Exercise prompt:
Copy every line of the records below word for word, but leave out the picture lines.

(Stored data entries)

========================================================================

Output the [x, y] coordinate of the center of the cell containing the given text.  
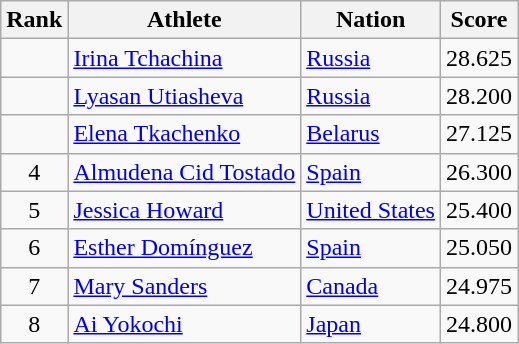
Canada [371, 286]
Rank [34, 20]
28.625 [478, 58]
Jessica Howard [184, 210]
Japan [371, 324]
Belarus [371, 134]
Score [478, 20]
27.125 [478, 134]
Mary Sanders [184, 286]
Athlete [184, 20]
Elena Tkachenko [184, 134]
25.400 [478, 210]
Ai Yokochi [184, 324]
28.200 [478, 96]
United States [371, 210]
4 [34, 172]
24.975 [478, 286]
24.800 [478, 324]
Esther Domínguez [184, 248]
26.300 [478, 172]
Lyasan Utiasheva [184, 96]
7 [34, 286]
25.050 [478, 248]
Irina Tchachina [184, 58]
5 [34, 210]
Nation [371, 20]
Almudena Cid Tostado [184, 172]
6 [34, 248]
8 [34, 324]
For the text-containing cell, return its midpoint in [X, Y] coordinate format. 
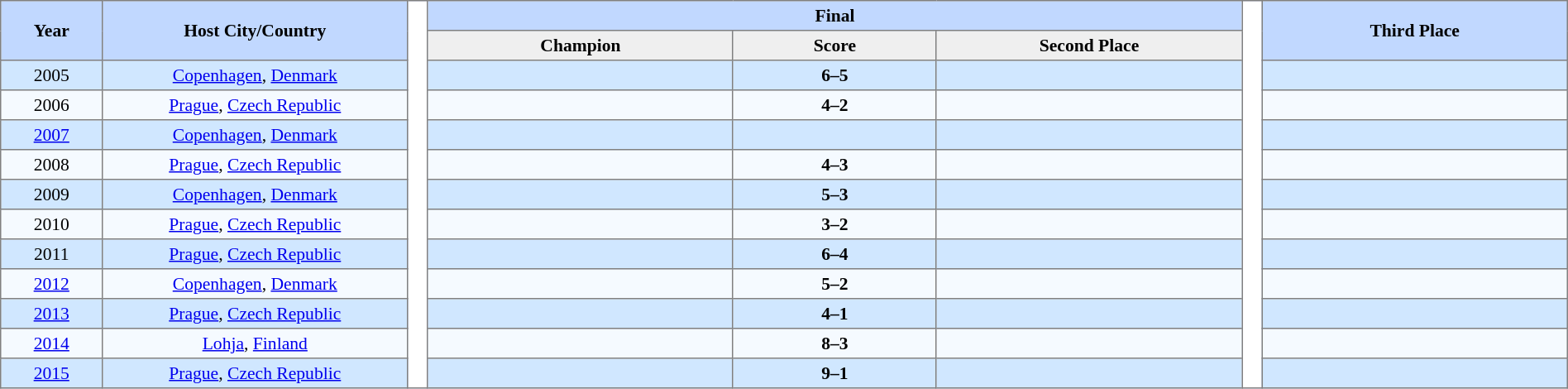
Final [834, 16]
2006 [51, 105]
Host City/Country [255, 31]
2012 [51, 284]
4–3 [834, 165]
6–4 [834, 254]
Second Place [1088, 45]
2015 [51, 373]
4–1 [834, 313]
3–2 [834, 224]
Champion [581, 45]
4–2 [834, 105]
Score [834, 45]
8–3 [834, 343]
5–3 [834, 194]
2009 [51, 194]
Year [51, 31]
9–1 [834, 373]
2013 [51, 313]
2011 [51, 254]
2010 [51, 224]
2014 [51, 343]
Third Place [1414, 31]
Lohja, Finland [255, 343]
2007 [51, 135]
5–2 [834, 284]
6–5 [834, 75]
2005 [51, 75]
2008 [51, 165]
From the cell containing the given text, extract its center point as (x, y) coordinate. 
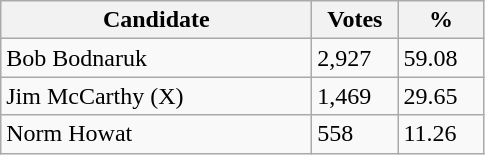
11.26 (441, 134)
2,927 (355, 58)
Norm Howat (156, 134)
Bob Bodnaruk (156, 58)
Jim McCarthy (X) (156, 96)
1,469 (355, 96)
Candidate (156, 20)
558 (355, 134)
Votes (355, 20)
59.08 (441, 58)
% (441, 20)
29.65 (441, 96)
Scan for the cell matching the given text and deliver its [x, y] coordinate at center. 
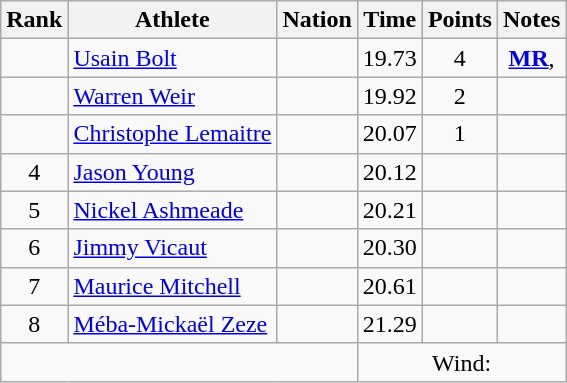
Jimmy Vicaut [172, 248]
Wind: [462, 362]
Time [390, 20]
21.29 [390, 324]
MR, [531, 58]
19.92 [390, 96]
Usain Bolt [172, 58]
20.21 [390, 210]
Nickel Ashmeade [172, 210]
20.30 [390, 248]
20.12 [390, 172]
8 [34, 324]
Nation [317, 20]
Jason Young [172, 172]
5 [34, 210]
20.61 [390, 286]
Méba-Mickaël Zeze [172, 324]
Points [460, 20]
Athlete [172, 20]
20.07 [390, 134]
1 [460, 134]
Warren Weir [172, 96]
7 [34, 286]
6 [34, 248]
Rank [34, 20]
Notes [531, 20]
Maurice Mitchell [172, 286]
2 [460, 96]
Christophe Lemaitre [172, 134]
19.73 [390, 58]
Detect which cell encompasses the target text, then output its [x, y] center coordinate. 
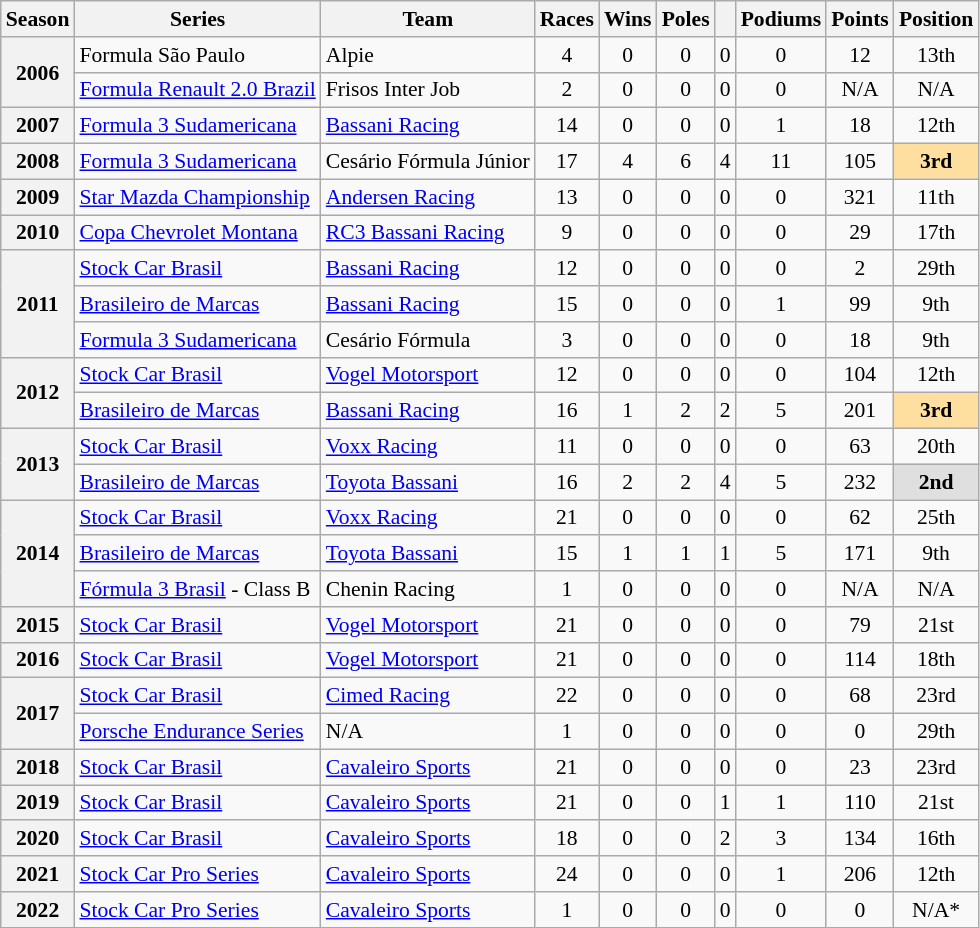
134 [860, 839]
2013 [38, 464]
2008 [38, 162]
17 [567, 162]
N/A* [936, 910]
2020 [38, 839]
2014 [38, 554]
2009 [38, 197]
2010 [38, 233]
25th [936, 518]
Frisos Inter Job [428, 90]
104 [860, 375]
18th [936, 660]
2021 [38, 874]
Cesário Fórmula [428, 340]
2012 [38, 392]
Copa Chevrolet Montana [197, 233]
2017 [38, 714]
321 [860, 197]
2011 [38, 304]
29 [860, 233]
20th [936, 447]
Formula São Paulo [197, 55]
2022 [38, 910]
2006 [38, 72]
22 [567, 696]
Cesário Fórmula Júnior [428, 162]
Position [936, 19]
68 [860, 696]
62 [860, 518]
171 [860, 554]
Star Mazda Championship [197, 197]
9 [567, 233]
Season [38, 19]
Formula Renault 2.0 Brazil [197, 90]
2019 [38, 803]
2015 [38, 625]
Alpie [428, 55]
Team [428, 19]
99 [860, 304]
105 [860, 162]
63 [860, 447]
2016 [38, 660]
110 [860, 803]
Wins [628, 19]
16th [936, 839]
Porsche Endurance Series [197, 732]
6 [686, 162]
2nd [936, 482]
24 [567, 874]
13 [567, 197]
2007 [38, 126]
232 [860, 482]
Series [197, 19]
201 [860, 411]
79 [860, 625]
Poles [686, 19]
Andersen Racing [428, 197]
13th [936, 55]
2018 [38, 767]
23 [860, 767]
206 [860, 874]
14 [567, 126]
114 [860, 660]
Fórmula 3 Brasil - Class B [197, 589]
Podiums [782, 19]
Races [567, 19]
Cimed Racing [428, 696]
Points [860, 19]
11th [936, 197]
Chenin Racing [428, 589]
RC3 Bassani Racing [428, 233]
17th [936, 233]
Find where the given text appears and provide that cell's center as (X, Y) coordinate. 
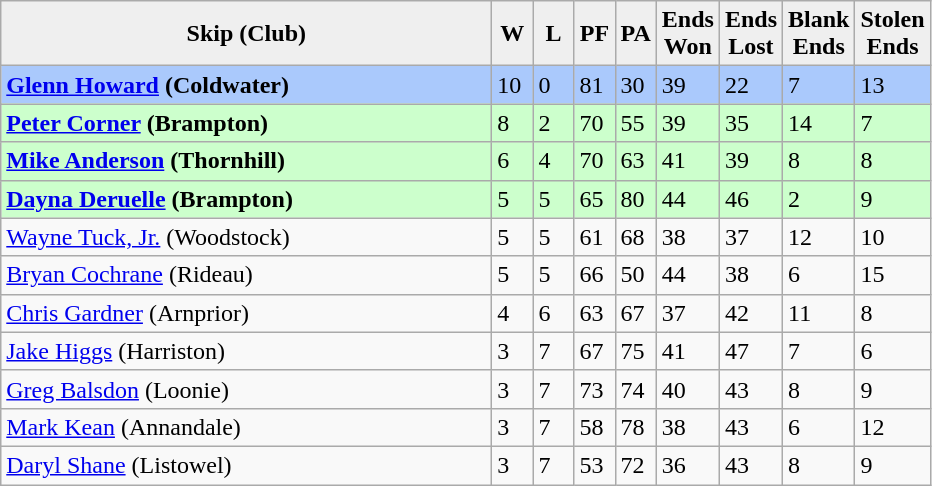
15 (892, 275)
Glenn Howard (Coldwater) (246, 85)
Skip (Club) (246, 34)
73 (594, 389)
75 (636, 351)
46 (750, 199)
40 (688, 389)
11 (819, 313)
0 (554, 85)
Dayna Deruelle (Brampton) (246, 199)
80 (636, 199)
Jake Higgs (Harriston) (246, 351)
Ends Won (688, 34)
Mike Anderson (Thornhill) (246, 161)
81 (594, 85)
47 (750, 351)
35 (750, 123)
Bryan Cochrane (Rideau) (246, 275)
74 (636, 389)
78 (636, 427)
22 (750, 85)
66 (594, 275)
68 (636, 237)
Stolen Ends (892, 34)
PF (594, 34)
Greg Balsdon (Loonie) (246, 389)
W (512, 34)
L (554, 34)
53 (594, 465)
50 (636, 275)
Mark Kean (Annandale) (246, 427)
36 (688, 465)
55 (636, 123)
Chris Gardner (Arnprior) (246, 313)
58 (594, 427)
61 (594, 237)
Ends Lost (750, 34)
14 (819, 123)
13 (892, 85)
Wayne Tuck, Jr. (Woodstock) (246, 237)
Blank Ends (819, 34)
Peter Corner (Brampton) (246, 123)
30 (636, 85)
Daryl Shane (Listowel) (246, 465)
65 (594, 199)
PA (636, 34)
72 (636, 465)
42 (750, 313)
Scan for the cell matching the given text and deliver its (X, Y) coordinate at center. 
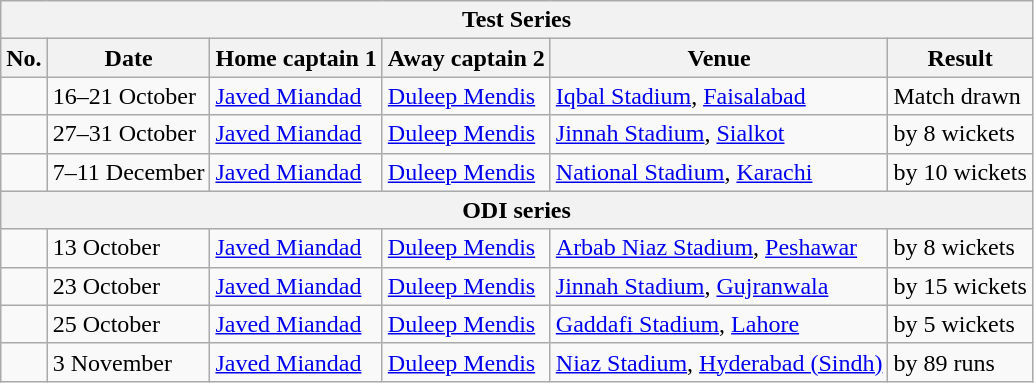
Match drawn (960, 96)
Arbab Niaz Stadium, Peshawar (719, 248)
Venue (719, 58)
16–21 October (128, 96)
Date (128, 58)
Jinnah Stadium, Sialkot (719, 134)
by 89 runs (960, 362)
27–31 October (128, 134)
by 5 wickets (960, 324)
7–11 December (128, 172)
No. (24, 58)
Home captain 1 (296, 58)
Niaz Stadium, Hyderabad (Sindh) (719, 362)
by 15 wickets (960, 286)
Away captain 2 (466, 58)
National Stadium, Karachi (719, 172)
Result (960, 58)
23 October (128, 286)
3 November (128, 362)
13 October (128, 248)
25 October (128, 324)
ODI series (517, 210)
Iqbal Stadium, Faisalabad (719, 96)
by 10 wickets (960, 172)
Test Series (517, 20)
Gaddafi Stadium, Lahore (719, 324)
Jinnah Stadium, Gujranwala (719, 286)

========================================================================

Correct output:
Output the [x, y] coordinate of the center of the cell containing the given text.  
Canada [371, 286]
Rank [34, 20]
28.625 [478, 58]
Jessica Howard [184, 210]
Japan [371, 324]
Belarus [371, 134]
Score [478, 20]
27.125 [478, 134]
Mary Sanders [184, 286]
Athlete [184, 20]
Elena Tkachenko [184, 134]
25.400 [478, 210]
Ai Yokochi [184, 324]
28.200 [478, 96]
United States [371, 210]
4 [34, 172]
24.975 [478, 286]
24.800 [478, 324]
Esther Domínguez [184, 248]
26.300 [478, 172]
Lyasan Utiasheva [184, 96]
7 [34, 286]
25.050 [478, 248]
Irina Tchachina [184, 58]
5 [34, 210]
Nation [371, 20]
Almudena Cid Tostado [184, 172]
6 [34, 248]
8 [34, 324]
For the text-containing cell, return its midpoint in [X, Y] coordinate format. 
Final [834, 16]
2006 [51, 105]
Host City/Country [255, 31]
2012 [51, 284]
4–3 [834, 165]
6–4 [834, 254]
Second Place [1088, 45]
2015 [51, 373]
4–1 [834, 313]
3–2 [834, 224]
Champion [581, 45]
4–2 [834, 105]
Score [834, 45]
8–3 [834, 343]
5–3 [834, 194]
2009 [51, 194]
Year [51, 31]
9–1 [834, 373]
2013 [51, 313]
2011 [51, 254]
2010 [51, 224]
2014 [51, 343]
Third Place [1414, 31]
Lohja, Finland [255, 343]
2007 [51, 135]
5–2 [834, 284]
6–5 [834, 75]
2005 [51, 75]
2008 [51, 165]
From the cell containing the given text, extract its center point as (x, y) coordinate. 
11.26 (441, 134)
2,927 (355, 58)
Norm Howat (156, 134)
Bob Bodnaruk (156, 58)
Jim McCarthy (X) (156, 96)
1,469 (355, 96)
Candidate (156, 20)
558 (355, 134)
Votes (355, 20)
59.08 (441, 58)
% (441, 20)
29.65 (441, 96)
Scan for the cell matching the given text and deliver its [x, y] coordinate at center. 
Jimmy Vicaut [172, 248]
Wind: [462, 362]
Time [390, 20]
21.29 [390, 324]
MR, [531, 58]
19.92 [390, 96]
Usain Bolt [172, 58]
20.21 [390, 210]
Nickel Ashmeade [172, 210]
20.30 [390, 248]
20.12 [390, 172]
8 [34, 324]
Nation [317, 20]
Jason Young [172, 172]
5 [34, 210]
20.61 [390, 286]
Méba-Mickaël Zeze [172, 324]
Points [460, 20]
Athlete [172, 20]
20.07 [390, 134]
1 [460, 134]
Warren Weir [172, 96]
7 [34, 286]
6 [34, 248]
Rank [34, 20]
Notes [531, 20]
Maurice Mitchell [172, 286]
2 [460, 96]
Christophe Lemaitre [172, 134]
19.73 [390, 58]
Detect which cell encompasses the target text, then output its [x, y] center coordinate. 
134 [860, 839]
2013 [38, 464]
2008 [38, 162]
17 [567, 162]
N/A* [936, 910]
2020 [38, 839]
2014 [38, 554]
2009 [38, 197]
2010 [38, 233]
25th [936, 518]
Frisos Inter Job [428, 90]
104 [860, 375]
18th [936, 660]
2021 [38, 874]
Cesário Fórmula [428, 340]
2012 [38, 392]
Copa Chevrolet Montana [197, 233]
2017 [38, 714]
321 [860, 197]
2011 [38, 304]
29 [860, 233]
20th [936, 447]
Formula São Paulo [197, 55]
2022 [38, 910]
2006 [38, 72]
22 [567, 696]
Cesário Fórmula Júnior [428, 162]
Position [936, 19]
68 [860, 696]
62 [860, 518]
171 [860, 554]
Star Mazda Championship [197, 197]
9 [567, 233]
Season [38, 19]
Formula Renault 2.0 Brazil [197, 90]
2019 [38, 803]
2015 [38, 625]
Alpie [428, 55]
Team [428, 19]
99 [860, 304]
105 [860, 162]
63 [860, 447]
2016 [38, 660]
110 [860, 803]
Wins [628, 19]
16th [936, 839]
Porsche Endurance Series [197, 732]
6 [686, 162]
2nd [936, 482]
24 [567, 874]
13 [567, 197]
2007 [38, 126]
232 [860, 482]
Series [197, 19]
201 [860, 411]
79 [860, 625]
Poles [686, 19]
Andersen Racing [428, 197]
13th [936, 55]
2018 [38, 767]
23 [860, 767]
206 [860, 874]
14 [567, 126]
114 [860, 660]
Fórmula 3 Brasil - Class B [197, 589]
Podiums [782, 19]
Races [567, 19]
Cimed Racing [428, 696]
Points [860, 19]
11th [936, 197]
Chenin Racing [428, 589]
RC3 Bassani Racing [428, 233]
17th [936, 233]
Find where the given text appears and provide that cell's center as (X, Y) coordinate. 
15 (892, 275)
Glenn Howard (Coldwater) (246, 85)
Skip (Club) (246, 34)
73 (594, 389)
75 (636, 351)
46 (750, 199)
40 (688, 389)
11 (819, 313)
0 (554, 85)
Dayna Deruelle (Brampton) (246, 199)
80 (636, 199)
Jake Higgs (Harriston) (246, 351)
Ends Won (688, 34)
Mike Anderson (Thornhill) (246, 161)
81 (594, 85)
47 (750, 351)
35 (750, 123)
Bryan Cochrane (Rideau) (246, 275)
74 (636, 389)
78 (636, 427)
22 (750, 85)
66 (594, 275)
68 (636, 237)
Stolen Ends (892, 34)
PF (594, 34)
Greg Balsdon (Loonie) (246, 389)
W (512, 34)
L (554, 34)
53 (594, 465)
50 (636, 275)
Mark Kean (Annandale) (246, 427)
36 (688, 465)
55 (636, 123)
Chris Gardner (Arnprior) (246, 313)
58 (594, 427)
61 (594, 237)
Ends Lost (750, 34)
14 (819, 123)
13 (892, 85)
Wayne Tuck, Jr. (Woodstock) (246, 237)
Blank Ends (819, 34)
Peter Corner (Brampton) (246, 123)
30 (636, 85)
Daryl Shane (Listowel) (246, 465)
65 (594, 199)
PA (636, 34)
72 (636, 465)
42 (750, 313)
Scan for the cell matching the given text and deliver its (X, Y) coordinate at center. 
Match drawn (960, 96)
Arbab Niaz Stadium, Peshawar (719, 248)
Venue (719, 58)
16–21 October (128, 96)
Date (128, 58)
Jinnah Stadium, Sialkot (719, 134)
by 89 runs (960, 362)
27–31 October (128, 134)
by 5 wickets (960, 324)
7–11 December (128, 172)
No. (24, 58)
Home captain 1 (296, 58)
Niaz Stadium, Hyderabad (Sindh) (719, 362)
by 15 wickets (960, 286)
Away captain 2 (466, 58)
National Stadium, Karachi (719, 172)
Result (960, 58)
23 October (128, 286)
3 November (128, 362)
13 October (128, 248)
25 October (128, 324)
ODI series (517, 210)
Iqbal Stadium, Faisalabad (719, 96)
by 10 wickets (960, 172)
Test Series (517, 20)
Gaddafi Stadium, Lahore (719, 324)
Jinnah Stadium, Gujranwala (719, 286)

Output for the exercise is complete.